══ SUPPLIED MATERIAL ══

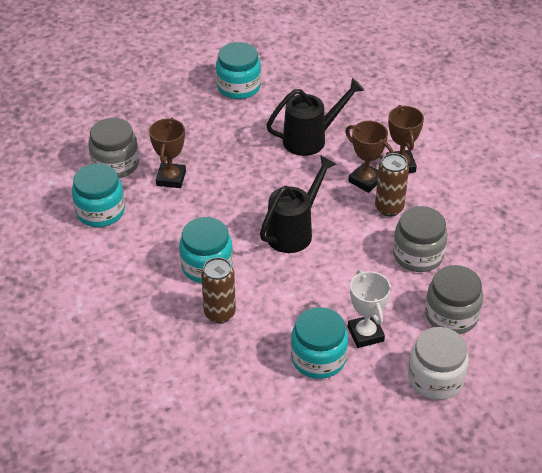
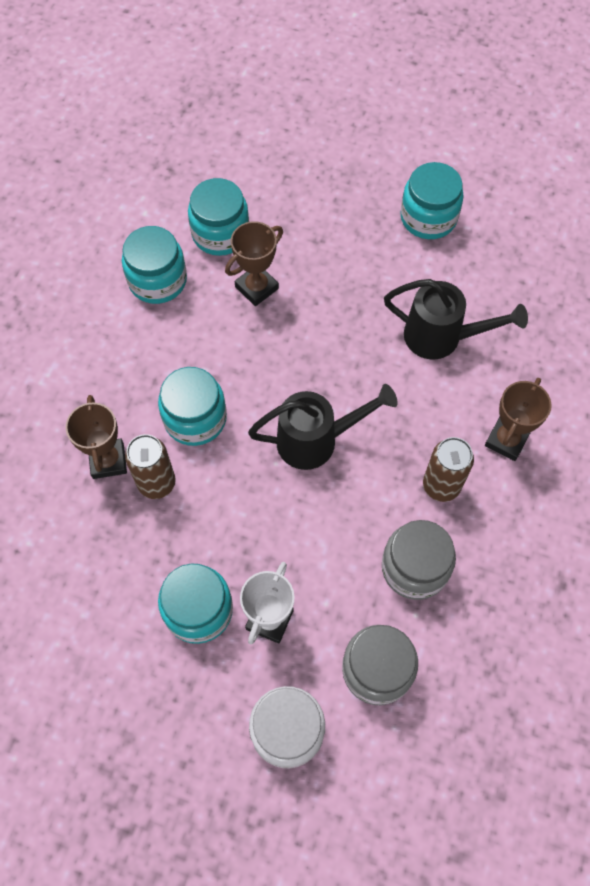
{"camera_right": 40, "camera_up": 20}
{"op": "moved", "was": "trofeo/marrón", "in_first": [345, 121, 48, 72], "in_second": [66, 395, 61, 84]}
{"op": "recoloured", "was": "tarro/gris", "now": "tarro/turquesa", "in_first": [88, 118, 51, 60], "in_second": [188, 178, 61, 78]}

═══

Copy the data above word for word. Pictures stay out.

{"camera_right": 40, "camera_up": 20}
{"op": "moved", "was": "trofeo/marrón", "in_first": [345, 121, 48, 72], "in_second": [66, 395, 61, 84]}
{"op": "recoloured", "was": "tarro/gris", "now": "tarro/turquesa", "in_first": [88, 118, 51, 60], "in_second": [188, 178, 61, 78]}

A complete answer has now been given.